***** Material for the task *****
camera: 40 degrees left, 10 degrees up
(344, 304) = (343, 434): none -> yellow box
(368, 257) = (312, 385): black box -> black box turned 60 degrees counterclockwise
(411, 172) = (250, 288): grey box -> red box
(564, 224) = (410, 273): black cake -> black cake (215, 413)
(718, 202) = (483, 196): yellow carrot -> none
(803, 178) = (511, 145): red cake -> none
*****
=== Exercise goal ===
For each line of the entries that contains the word "degrees", make a copy.

=== Response to the task ===
camera: 40 degrees left, 10 degrees up
(368, 257) = (312, 385): black box -> black box turned 60 degrees counterclockwise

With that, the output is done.